# To do
Records follow. Copy every line with "rotate".

# Data for the task

..........

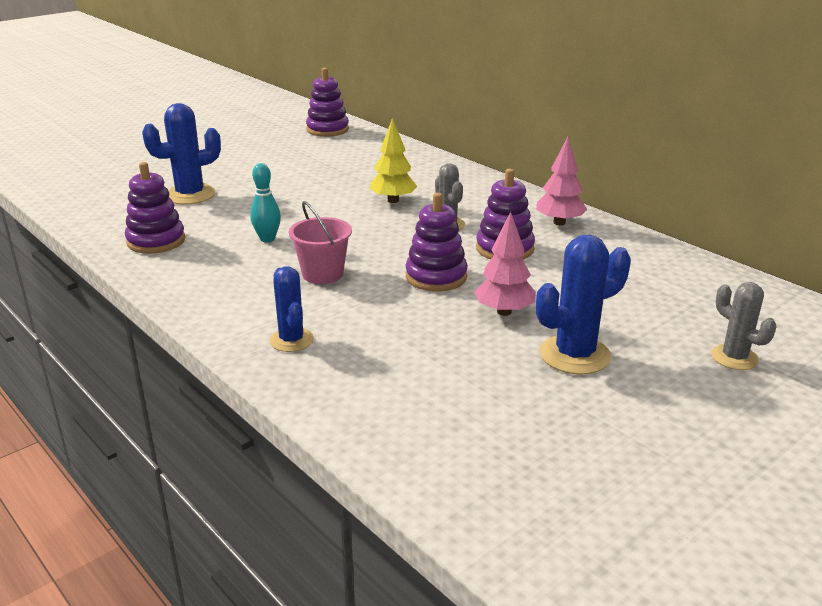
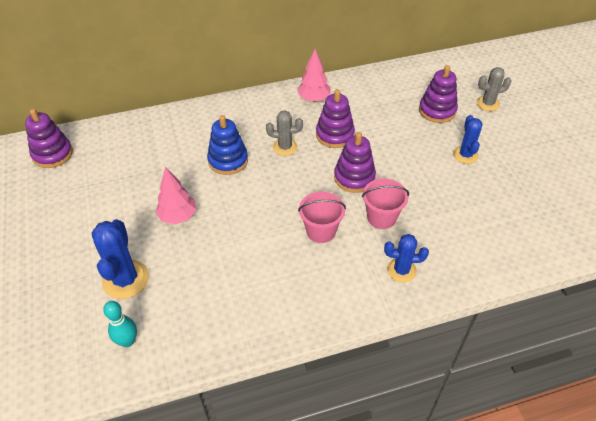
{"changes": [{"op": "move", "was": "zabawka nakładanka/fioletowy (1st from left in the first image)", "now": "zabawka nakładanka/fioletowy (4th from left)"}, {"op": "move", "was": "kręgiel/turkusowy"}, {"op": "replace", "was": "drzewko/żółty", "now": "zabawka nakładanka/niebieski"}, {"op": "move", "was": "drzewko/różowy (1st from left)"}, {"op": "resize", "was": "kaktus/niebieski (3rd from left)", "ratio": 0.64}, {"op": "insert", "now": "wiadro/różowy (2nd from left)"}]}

..........

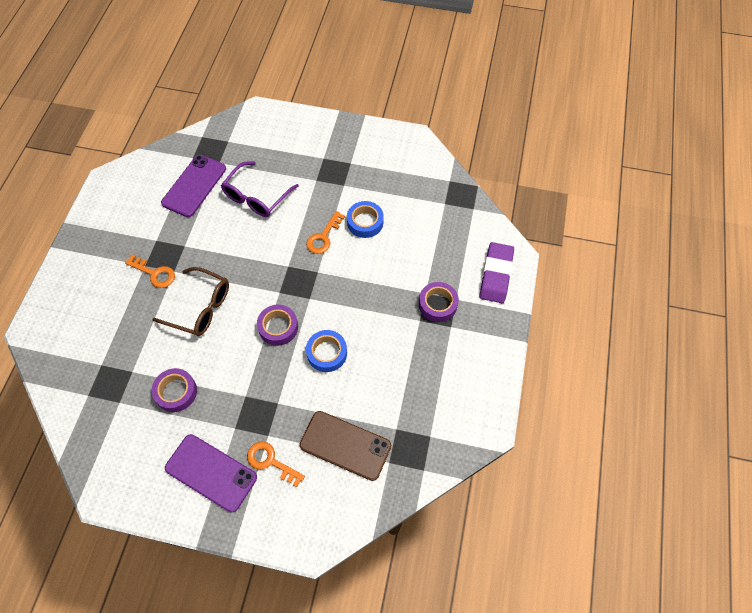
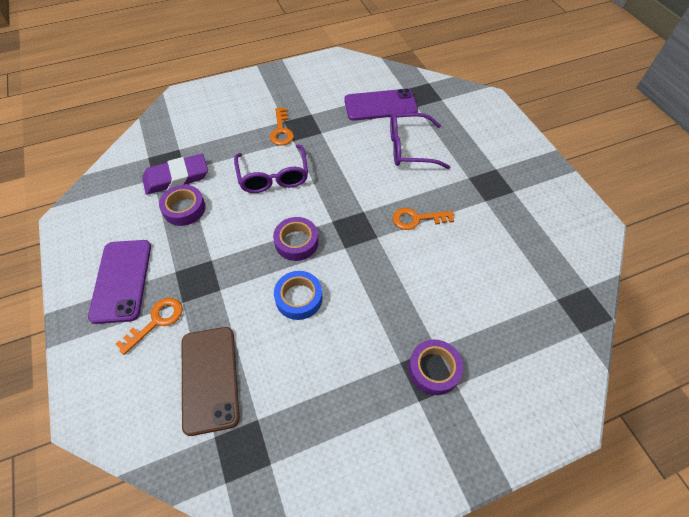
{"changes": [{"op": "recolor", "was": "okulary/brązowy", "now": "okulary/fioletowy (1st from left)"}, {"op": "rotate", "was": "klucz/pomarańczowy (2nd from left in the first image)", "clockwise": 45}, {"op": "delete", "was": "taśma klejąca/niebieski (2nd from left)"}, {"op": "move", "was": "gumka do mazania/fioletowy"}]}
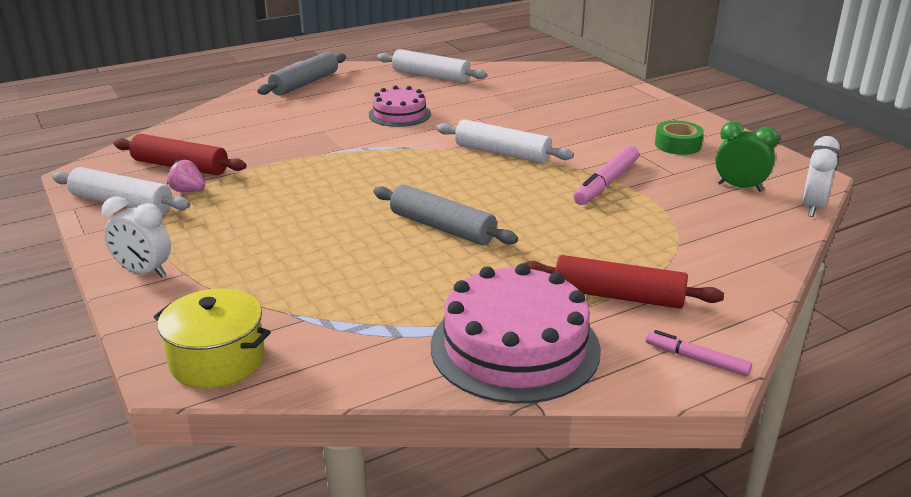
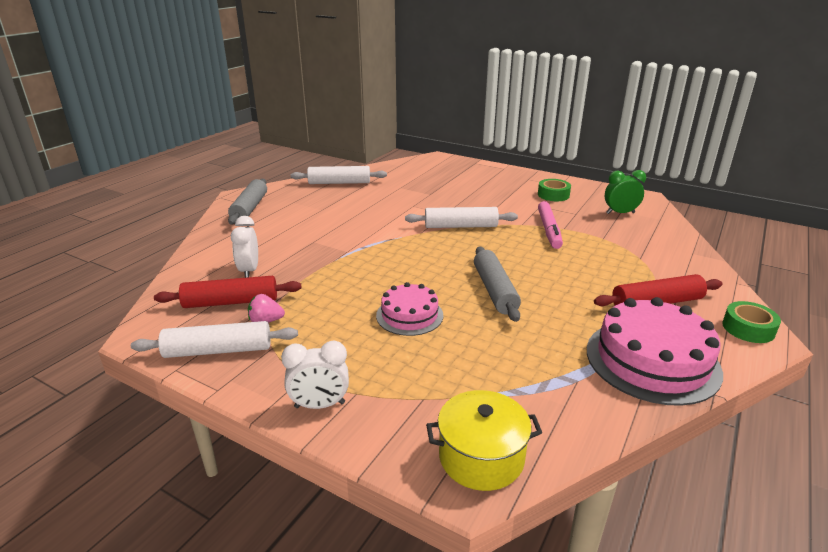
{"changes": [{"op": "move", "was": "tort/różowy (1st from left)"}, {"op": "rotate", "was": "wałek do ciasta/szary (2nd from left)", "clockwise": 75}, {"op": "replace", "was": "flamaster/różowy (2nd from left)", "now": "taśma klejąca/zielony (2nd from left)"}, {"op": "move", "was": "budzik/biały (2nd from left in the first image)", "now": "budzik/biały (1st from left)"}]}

..........

# Task output
{"changes": [{"op": "recolor", "was": "okulary/brązowy", "now": "okulary/fioletowy (1st from left)"}, {"op": "rotate", "was": "klucz/pomarańczowy (2nd from left in the first image)", "clockwise": 45}, {"op": "delete", "was": "taśma klejąca/niebieski (2nd from left)"}, {"op": "move", "was": "gumka do mazania/fioletowy"}]}
{"changes": [{"op": "move", "was": "tort/różowy (1st from left)"}, {"op": "rotate", "was": "wałek do ciasta/szary (2nd from left)", "clockwise": 75}, {"op": "replace", "was": "flamaster/różowy (2nd from left)", "now": "taśma klejąca/zielony (2nd from left)"}, {"op": "move", "was": "budzik/biały (2nd from left in the first image)", "now": "budzik/biały (1st from left)"}]}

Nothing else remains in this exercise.